··· SUPPLIED INFORMATION ···
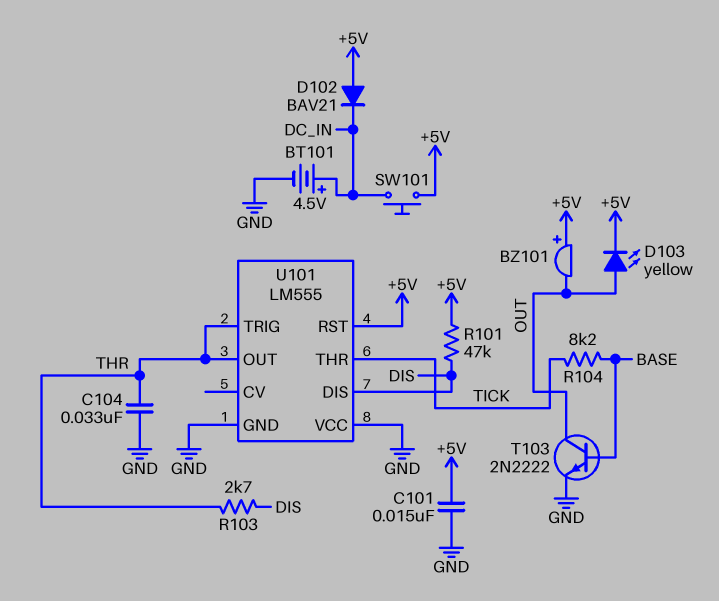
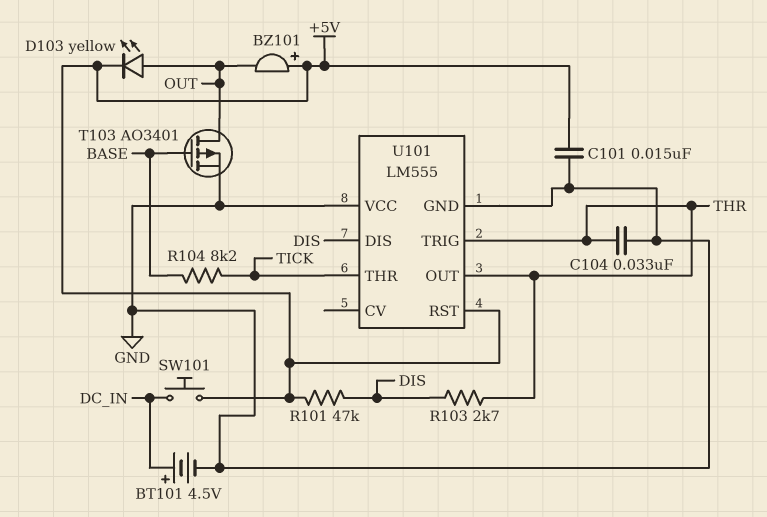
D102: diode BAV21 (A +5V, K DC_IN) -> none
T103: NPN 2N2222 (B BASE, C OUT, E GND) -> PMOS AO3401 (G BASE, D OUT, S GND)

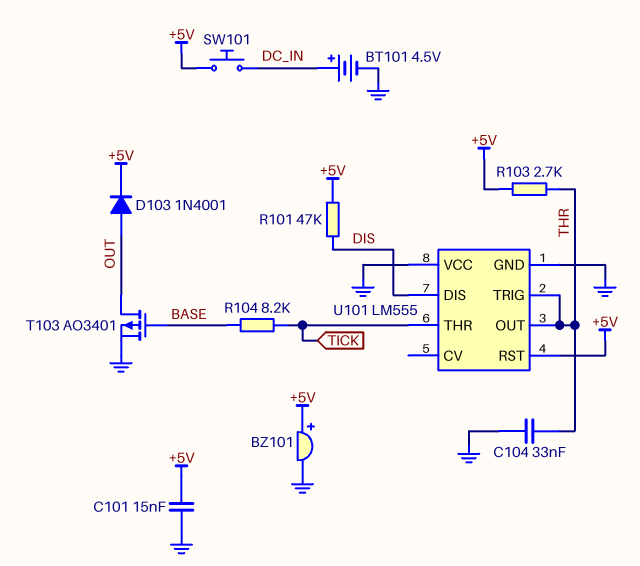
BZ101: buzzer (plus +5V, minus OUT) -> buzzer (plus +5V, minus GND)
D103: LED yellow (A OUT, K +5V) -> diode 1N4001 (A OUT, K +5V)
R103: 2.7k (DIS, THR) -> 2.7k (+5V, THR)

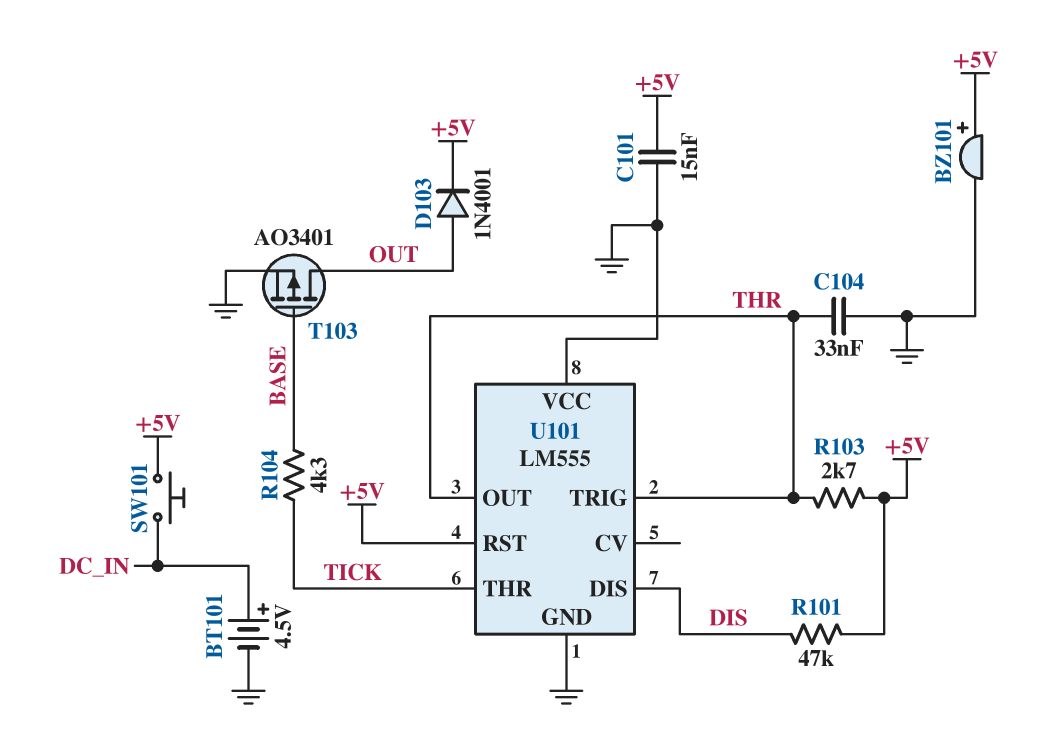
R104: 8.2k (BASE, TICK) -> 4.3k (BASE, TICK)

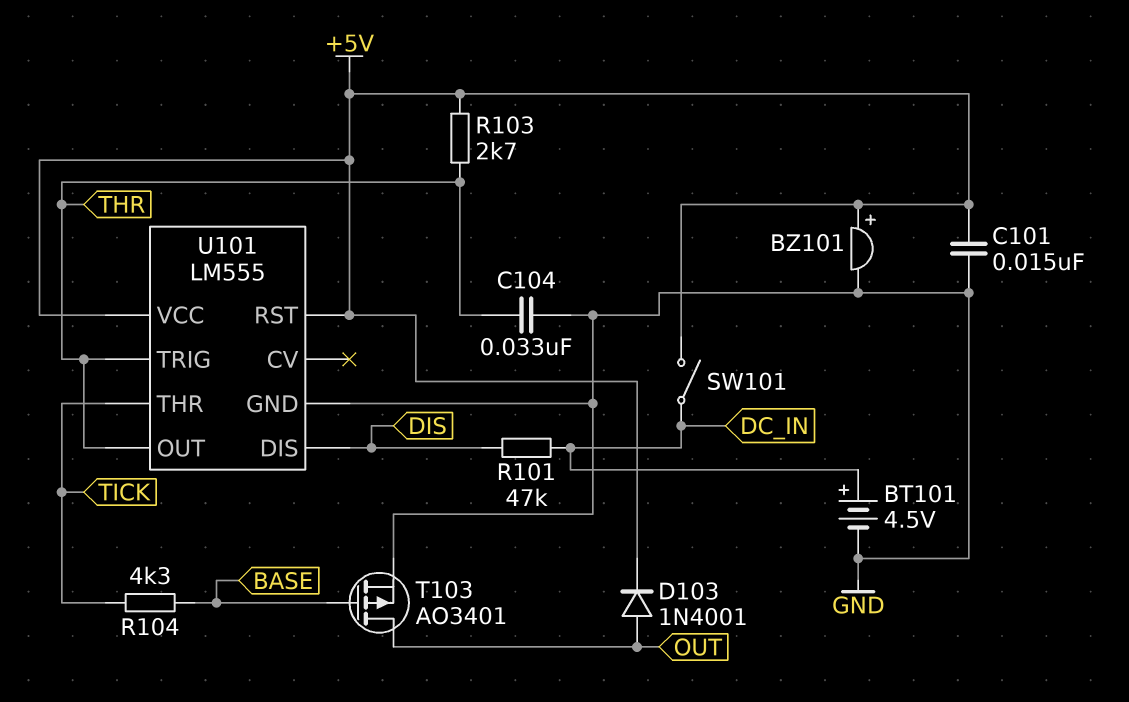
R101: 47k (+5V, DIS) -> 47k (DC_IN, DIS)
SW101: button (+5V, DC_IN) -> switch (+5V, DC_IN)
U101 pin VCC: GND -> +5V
···
··· SUPPLIED INFORMATION ···
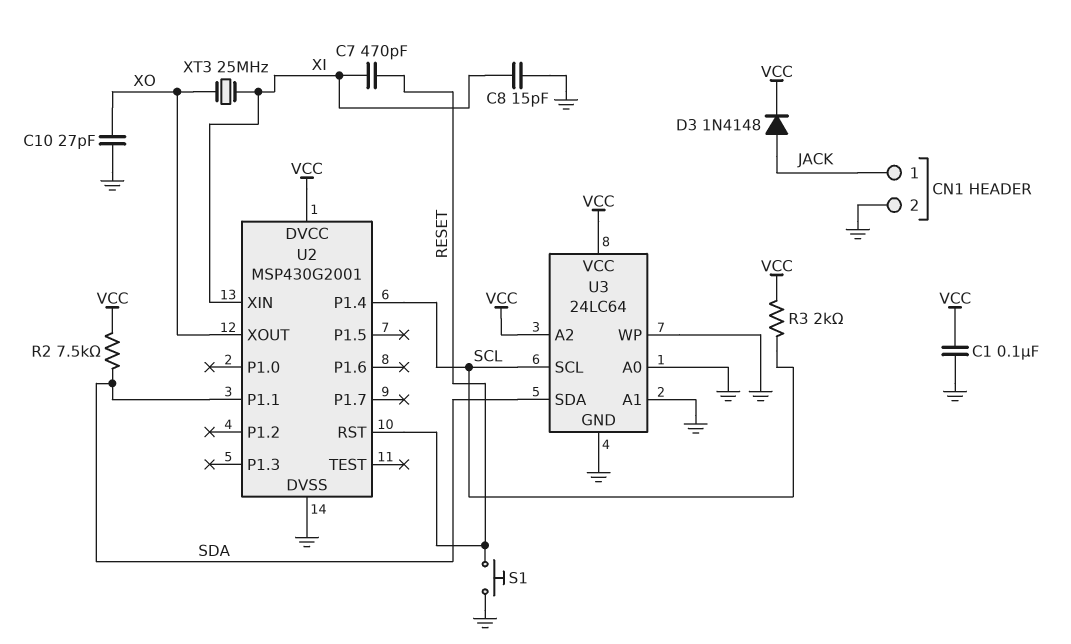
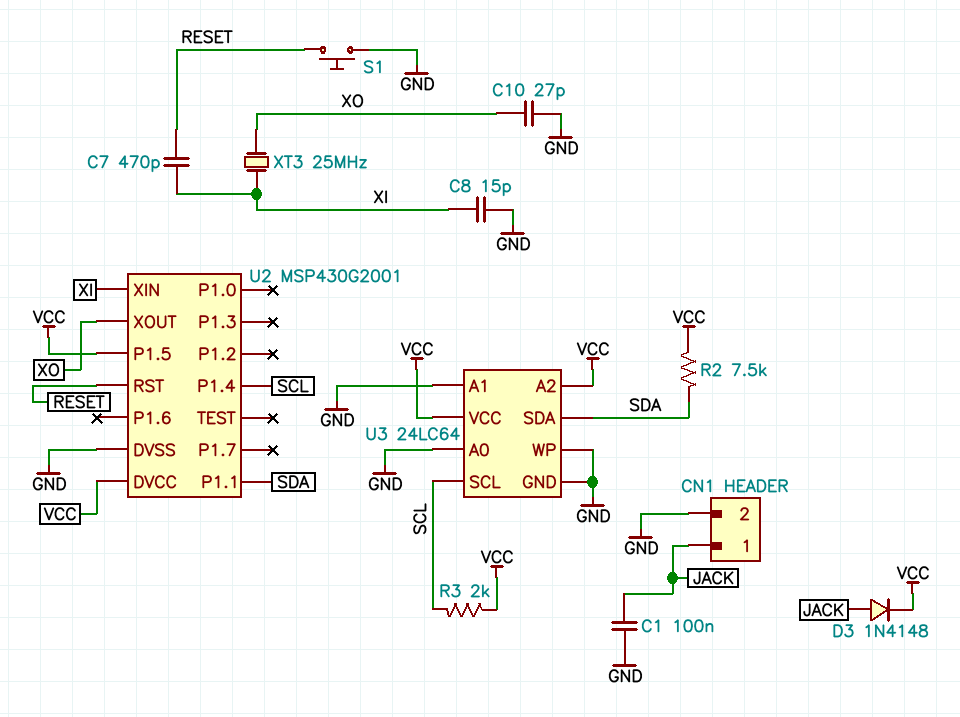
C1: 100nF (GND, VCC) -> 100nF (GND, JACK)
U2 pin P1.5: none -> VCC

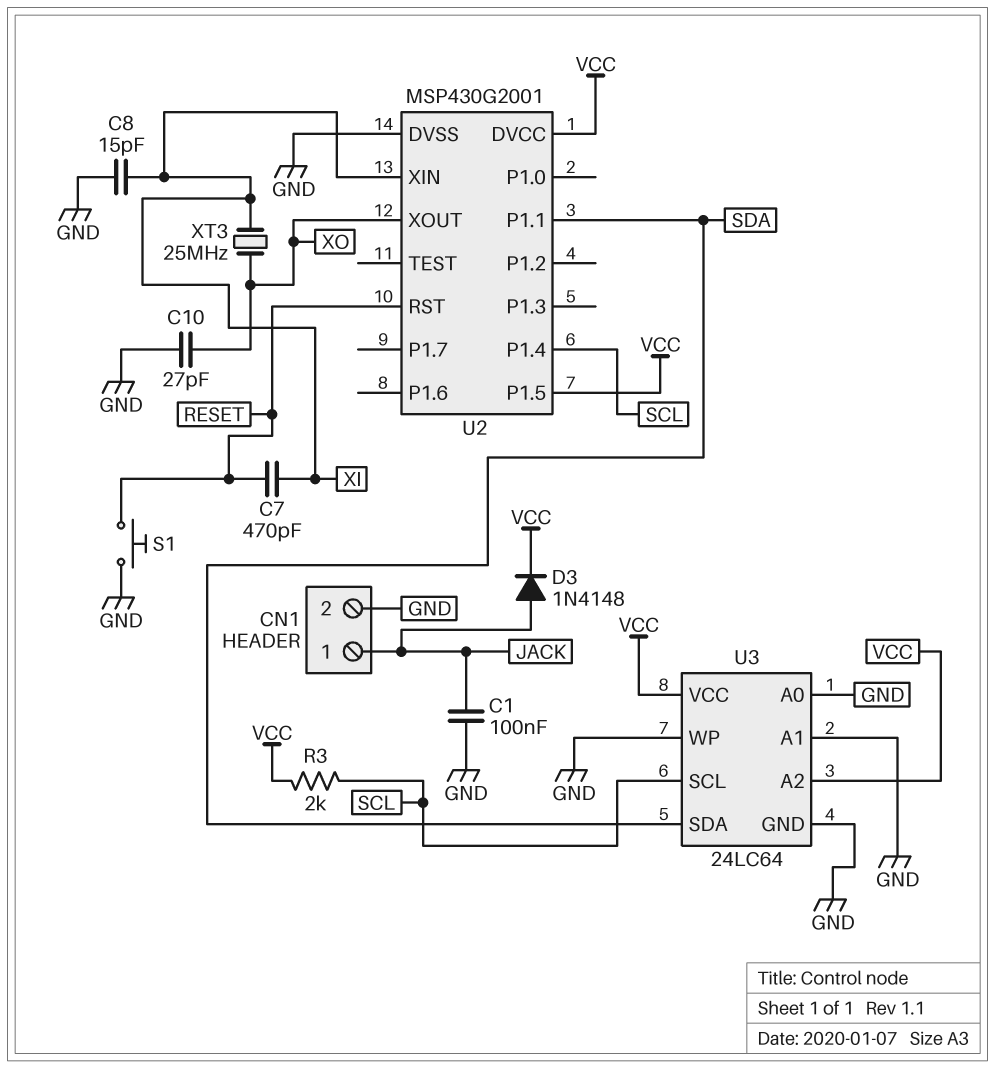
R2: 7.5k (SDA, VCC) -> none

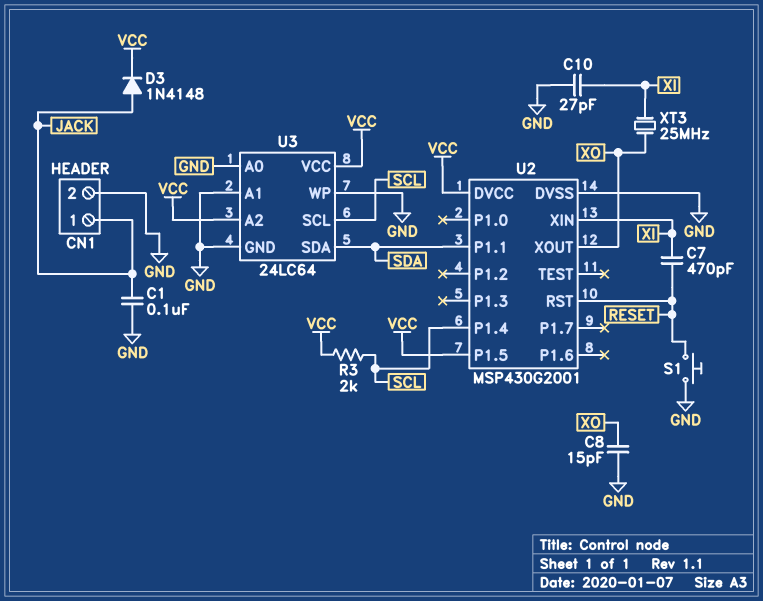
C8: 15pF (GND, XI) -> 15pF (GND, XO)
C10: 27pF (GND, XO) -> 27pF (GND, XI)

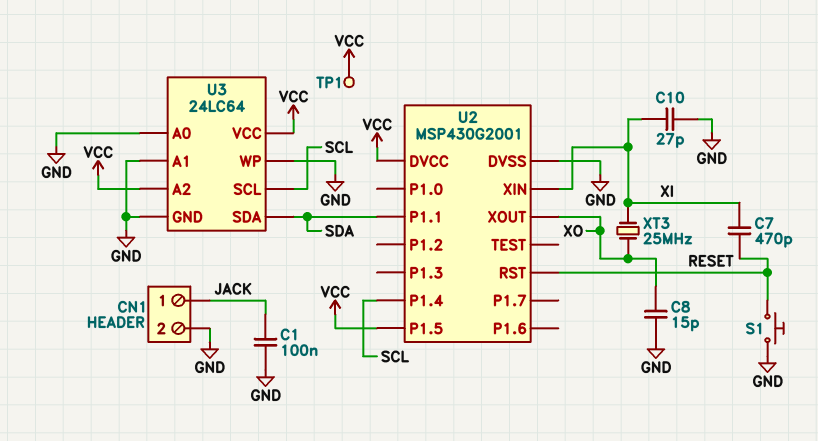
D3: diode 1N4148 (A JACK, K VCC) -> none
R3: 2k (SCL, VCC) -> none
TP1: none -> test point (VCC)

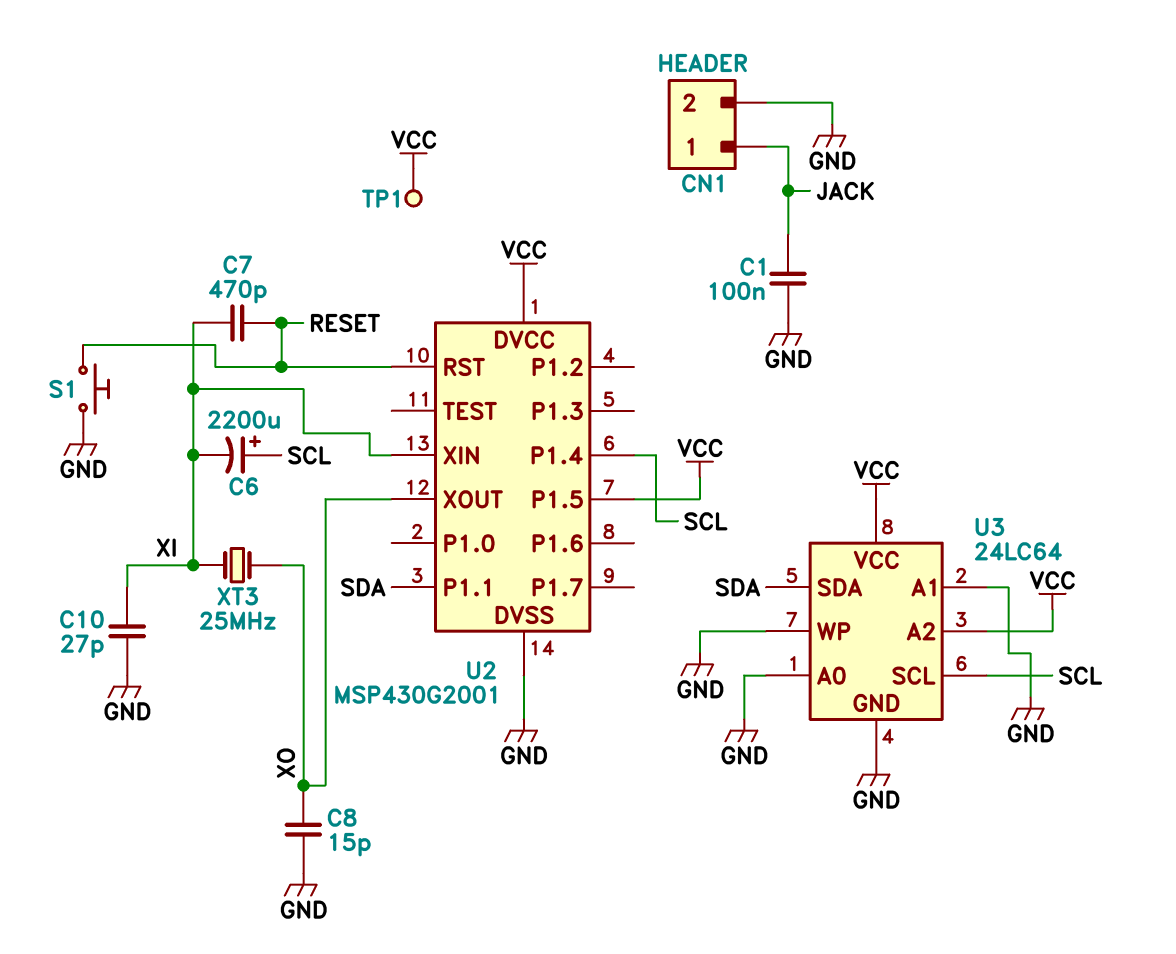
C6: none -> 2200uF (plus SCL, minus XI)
···
* [EXERCISE]
Within the listing above, find the line containing "D102: diode BAV21 (A +5V, K DC_IN) -> none" and the line containing "U101 pin VCC: GND -> +5V". Transcribe them and everything between them exactly, leaving out the pictures.

* [REPLY]
D102: diode BAV21 (A +5V, K DC_IN) -> none
T103: NPN 2N2222 (B BASE, C OUT, E GND) -> PMOS AO3401 (G BASE, D OUT, S GND)

BZ101: buzzer (plus +5V, minus OUT) -> buzzer (plus +5V, minus GND)
D103: LED yellow (A OUT, K +5V) -> diode 1N4001 (A OUT, K +5V)
R103: 2.7k (DIS, THR) -> 2.7k (+5V, THR)

R104: 8.2k (BASE, TICK) -> 4.3k (BASE, TICK)

R101: 47k (+5V, DIS) -> 47k (DC_IN, DIS)
SW101: button (+5V, DC_IN) -> switch (+5V, DC_IN)
U101 pin VCC: GND -> +5V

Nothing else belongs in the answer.